Segment Start: Listed records

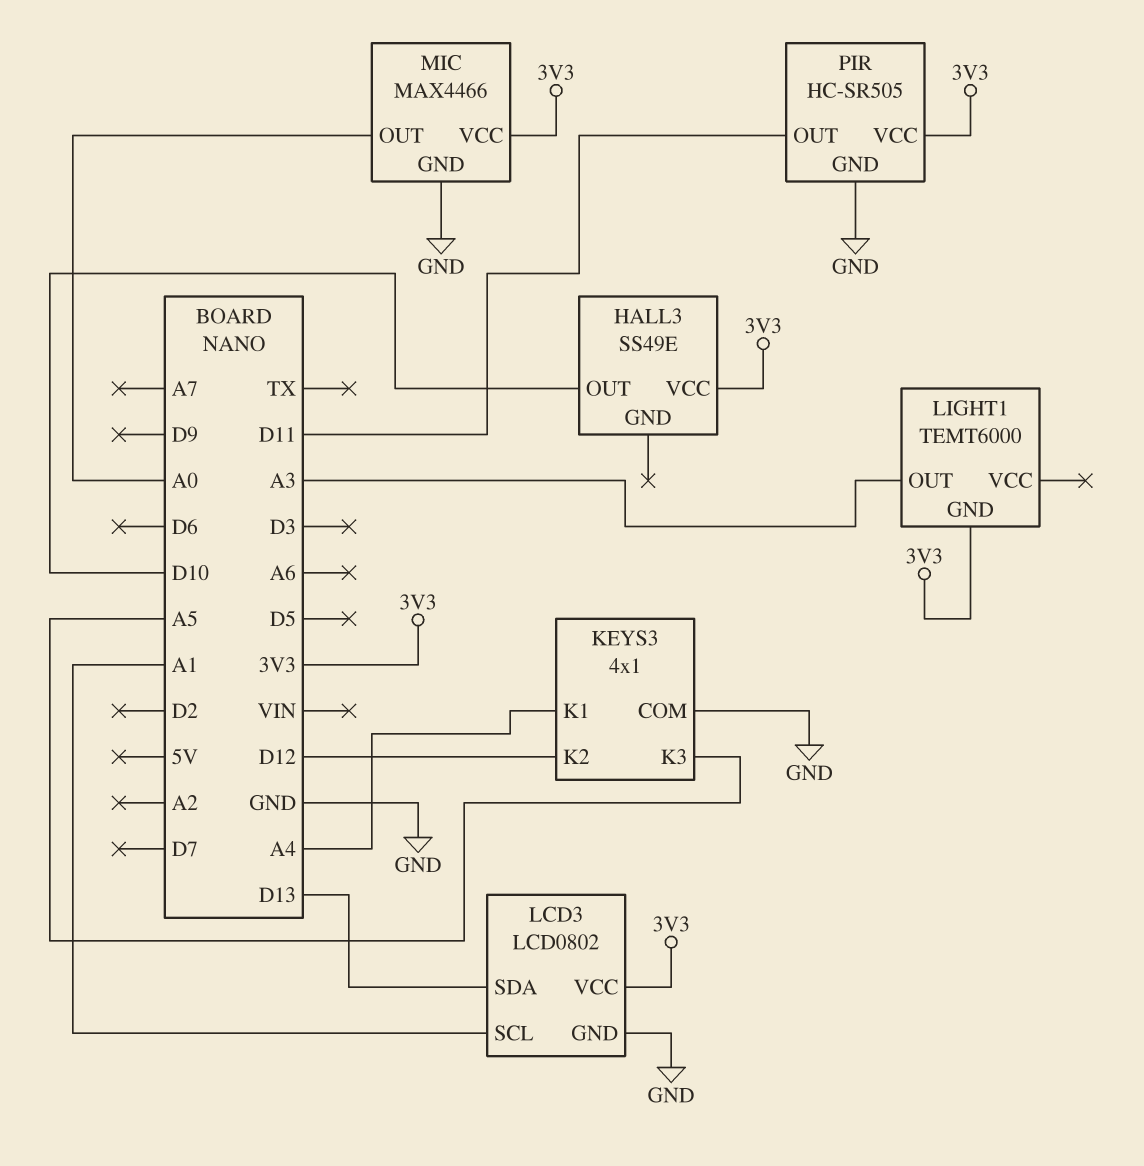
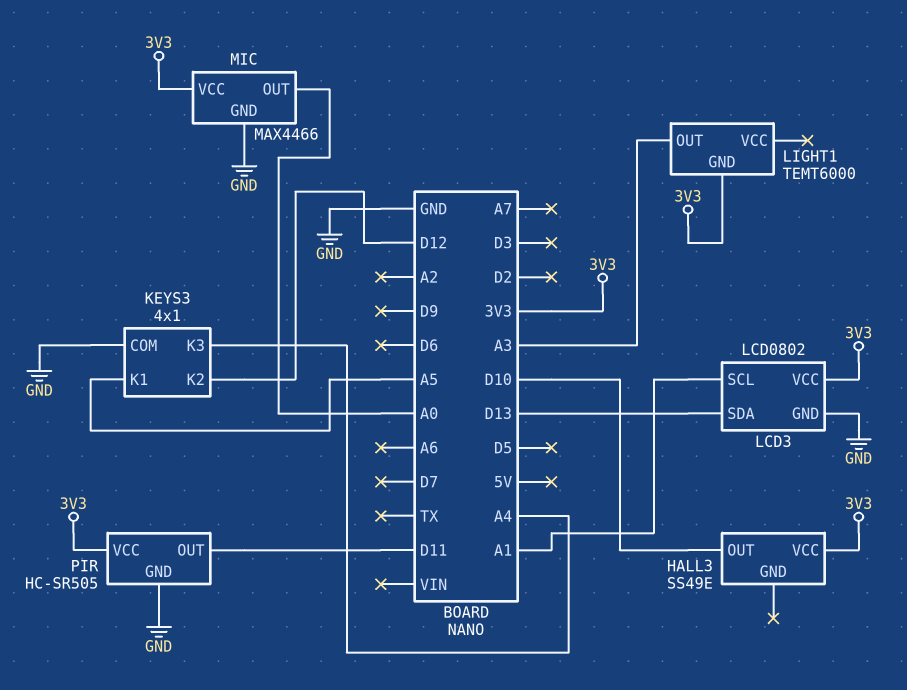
KEYS3 pin K1: A4 -> A5
KEYS3 pin K3: A5 -> A4

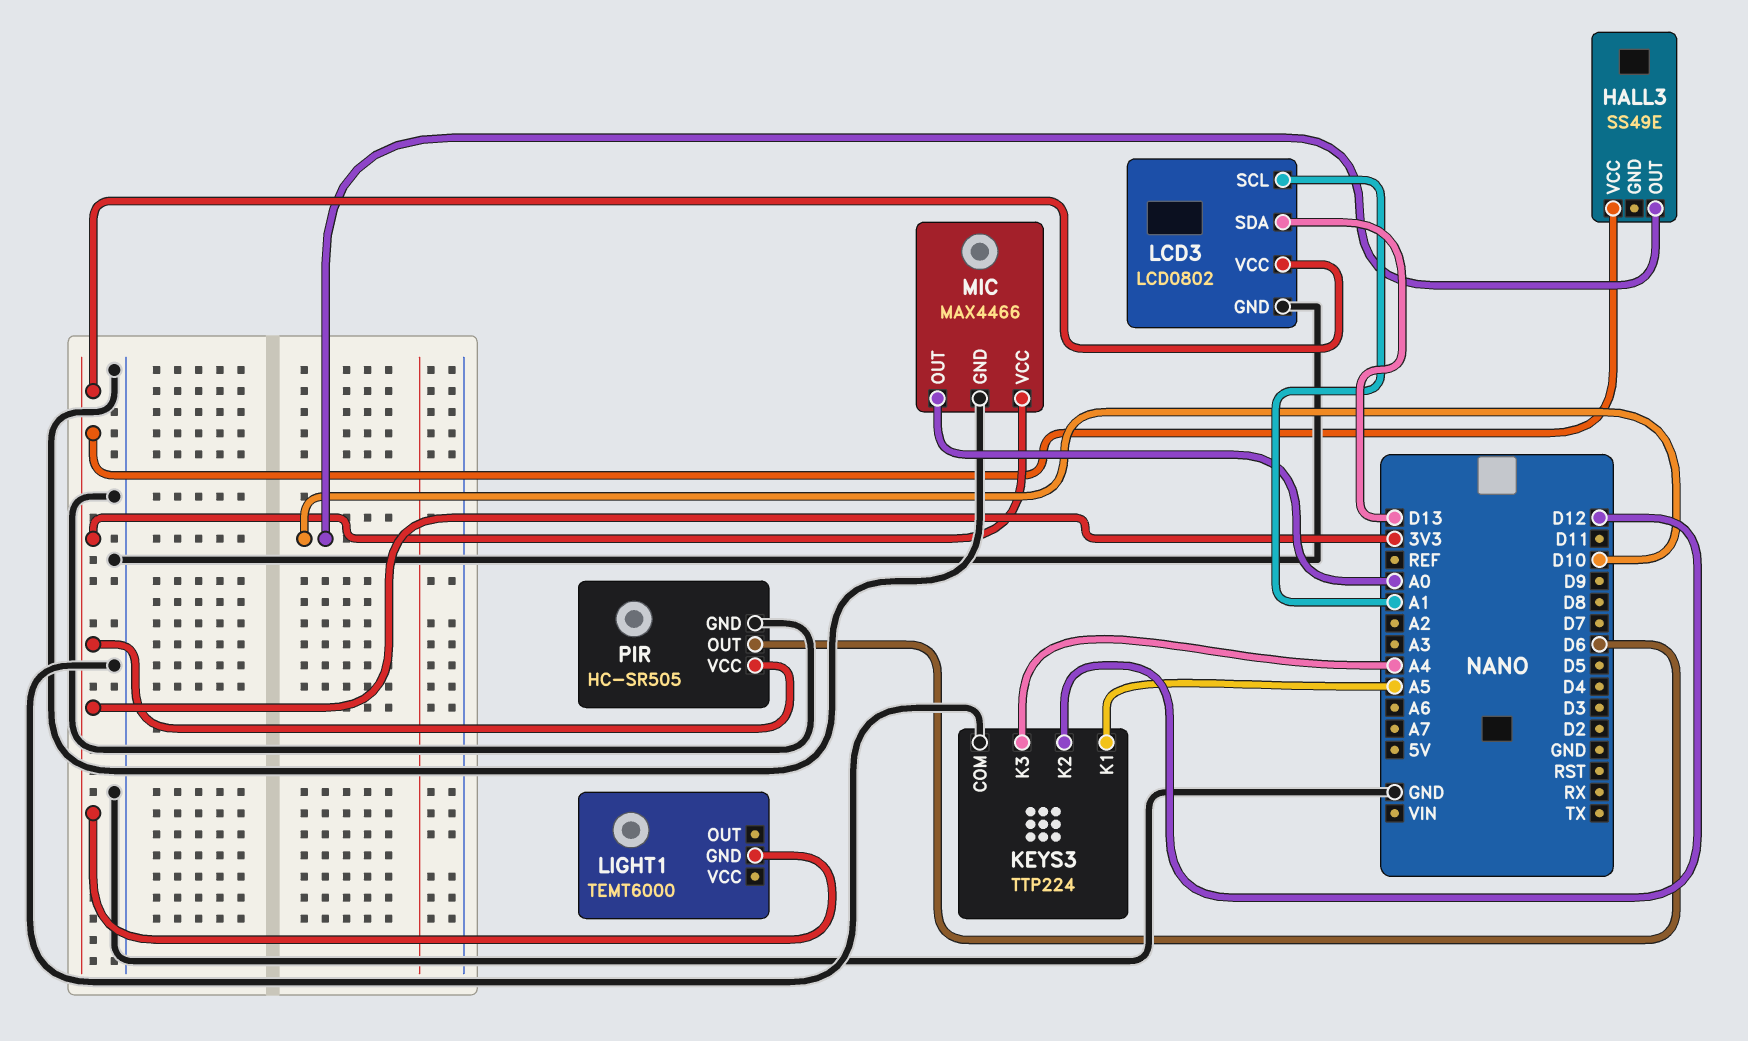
KEYS3: 4x1 -> TTP224
LIGHT1 pin OUT: A3 -> none
PIR pin OUT: D11 -> D6

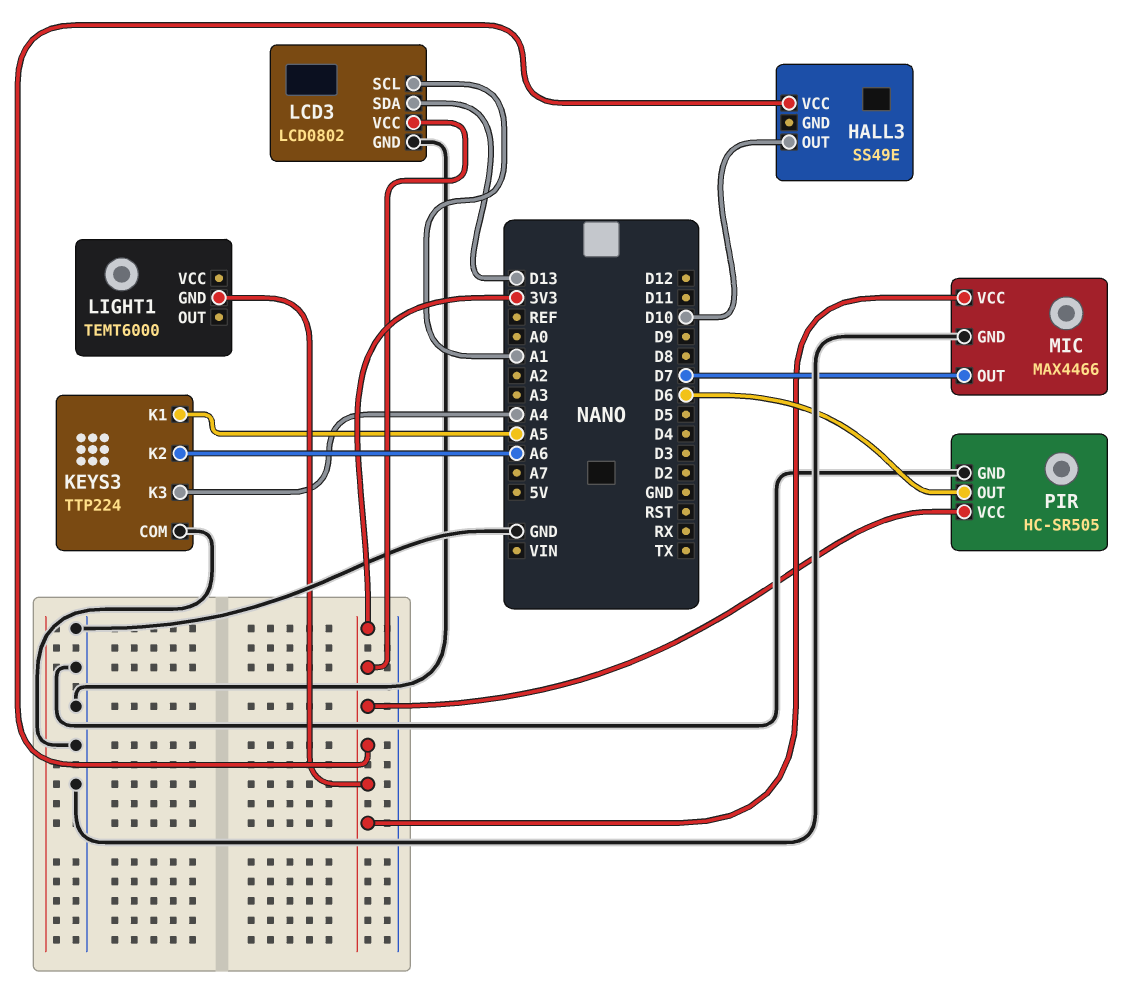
KEYS3 pin K2: D12 -> A6
MIC pin OUT: A0 -> D7

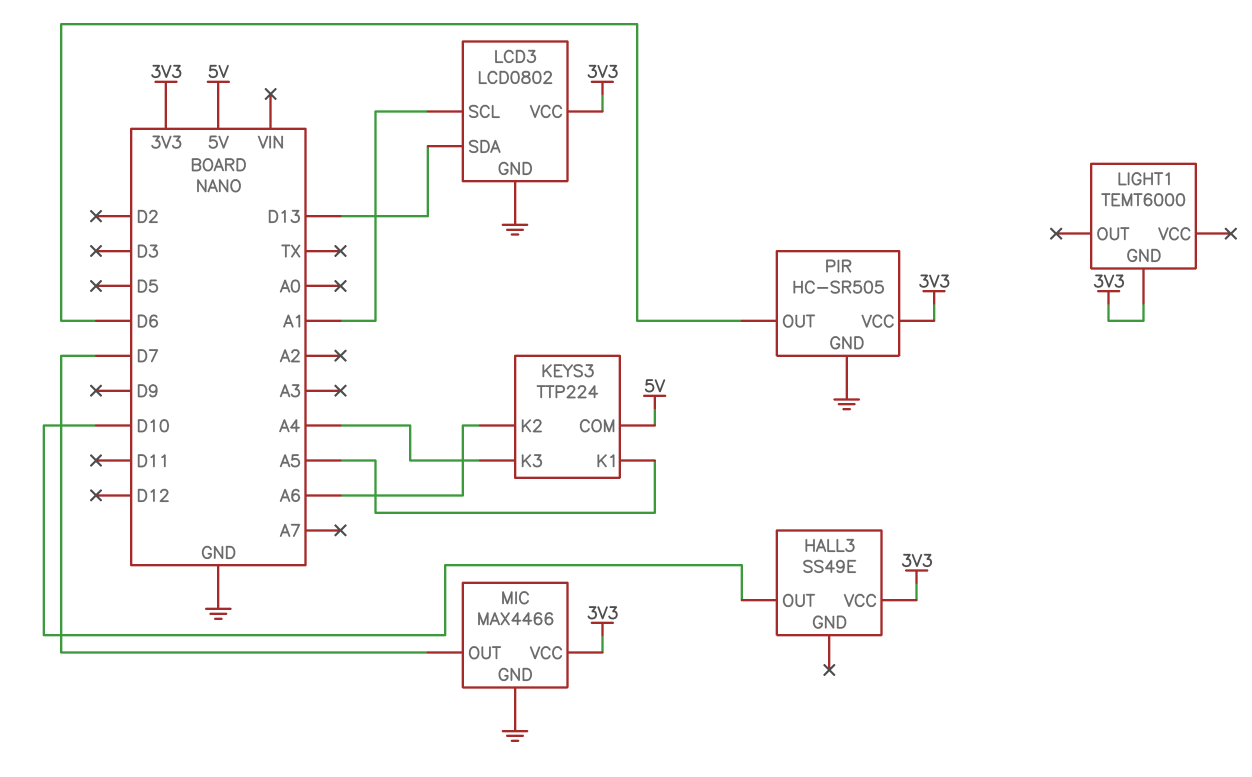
KEYS3 pin COM: GND -> 5V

Segment End: Listed records

What you should do:
Begin at the line containing "KEYS3 pin K3: A5 -> A4" and copy every line through the end of the data above exactly, omitting the pictures.

Task result:
KEYS3 pin K3: A5 -> A4

KEYS3: 4x1 -> TTP224
LIGHT1 pin OUT: A3 -> none
PIR pin OUT: D11 -> D6

KEYS3 pin K2: D12 -> A6
MIC pin OUT: A0 -> D7

KEYS3 pin COM: GND -> 5V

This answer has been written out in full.